-- Input data follows --
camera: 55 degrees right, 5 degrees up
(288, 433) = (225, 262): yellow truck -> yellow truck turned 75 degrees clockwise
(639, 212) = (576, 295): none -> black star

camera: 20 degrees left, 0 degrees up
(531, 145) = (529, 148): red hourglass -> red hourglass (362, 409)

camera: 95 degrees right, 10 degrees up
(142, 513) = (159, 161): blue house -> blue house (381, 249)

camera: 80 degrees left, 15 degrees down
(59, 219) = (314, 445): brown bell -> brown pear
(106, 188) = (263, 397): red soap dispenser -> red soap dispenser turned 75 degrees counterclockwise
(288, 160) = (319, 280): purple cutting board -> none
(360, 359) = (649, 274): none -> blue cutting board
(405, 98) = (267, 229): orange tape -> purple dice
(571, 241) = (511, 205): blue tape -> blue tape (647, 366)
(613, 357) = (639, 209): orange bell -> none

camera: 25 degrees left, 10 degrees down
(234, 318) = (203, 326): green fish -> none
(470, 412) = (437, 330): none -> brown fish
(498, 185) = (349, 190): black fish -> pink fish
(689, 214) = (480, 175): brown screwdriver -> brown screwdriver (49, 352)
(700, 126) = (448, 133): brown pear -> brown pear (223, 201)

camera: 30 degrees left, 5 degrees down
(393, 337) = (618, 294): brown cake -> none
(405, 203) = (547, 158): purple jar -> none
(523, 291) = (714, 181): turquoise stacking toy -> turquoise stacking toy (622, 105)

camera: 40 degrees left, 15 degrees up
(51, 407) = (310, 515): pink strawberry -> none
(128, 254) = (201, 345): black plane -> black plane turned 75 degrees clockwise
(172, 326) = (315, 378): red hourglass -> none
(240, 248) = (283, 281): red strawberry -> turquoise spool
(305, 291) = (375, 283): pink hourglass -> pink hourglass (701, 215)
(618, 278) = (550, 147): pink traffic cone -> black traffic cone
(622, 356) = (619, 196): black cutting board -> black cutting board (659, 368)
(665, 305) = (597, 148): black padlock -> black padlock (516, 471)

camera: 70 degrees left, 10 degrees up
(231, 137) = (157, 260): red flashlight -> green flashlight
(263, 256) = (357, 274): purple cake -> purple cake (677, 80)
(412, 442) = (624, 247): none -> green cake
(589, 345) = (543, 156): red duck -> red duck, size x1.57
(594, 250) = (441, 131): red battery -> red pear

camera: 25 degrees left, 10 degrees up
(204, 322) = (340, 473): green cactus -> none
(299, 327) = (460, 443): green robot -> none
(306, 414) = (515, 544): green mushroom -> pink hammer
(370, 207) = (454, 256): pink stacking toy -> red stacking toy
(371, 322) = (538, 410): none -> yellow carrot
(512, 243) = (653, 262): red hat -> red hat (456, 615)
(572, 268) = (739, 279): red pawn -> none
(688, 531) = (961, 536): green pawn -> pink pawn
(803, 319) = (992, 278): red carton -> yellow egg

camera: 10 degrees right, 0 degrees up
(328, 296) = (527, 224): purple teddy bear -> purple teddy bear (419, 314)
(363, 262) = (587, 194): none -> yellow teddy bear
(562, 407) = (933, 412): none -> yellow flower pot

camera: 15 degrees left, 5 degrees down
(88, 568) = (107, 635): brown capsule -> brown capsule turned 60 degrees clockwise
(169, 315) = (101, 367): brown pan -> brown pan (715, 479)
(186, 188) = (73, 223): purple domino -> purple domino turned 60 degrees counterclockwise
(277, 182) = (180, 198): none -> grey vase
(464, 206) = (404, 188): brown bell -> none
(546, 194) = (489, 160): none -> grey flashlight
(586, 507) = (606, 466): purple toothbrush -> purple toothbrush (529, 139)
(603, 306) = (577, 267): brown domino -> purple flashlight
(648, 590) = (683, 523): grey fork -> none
-- Input data concluded --
◆ To do:
In the data above, repeat exactly each line from the first through the line that contains "camera: 80 degrees left, 15 degrees down", and give nothing else.

◆ Finished exercise:
camera: 55 degrees right, 5 degrees up
(288, 433) = (225, 262): yellow truck -> yellow truck turned 75 degrees clockwise
(639, 212) = (576, 295): none -> black star

camera: 20 degrees left, 0 degrees up
(531, 145) = (529, 148): red hourglass -> red hourglass (362, 409)

camera: 95 degrees right, 10 degrees up
(142, 513) = (159, 161): blue house -> blue house (381, 249)

camera: 80 degrees left, 15 degrees down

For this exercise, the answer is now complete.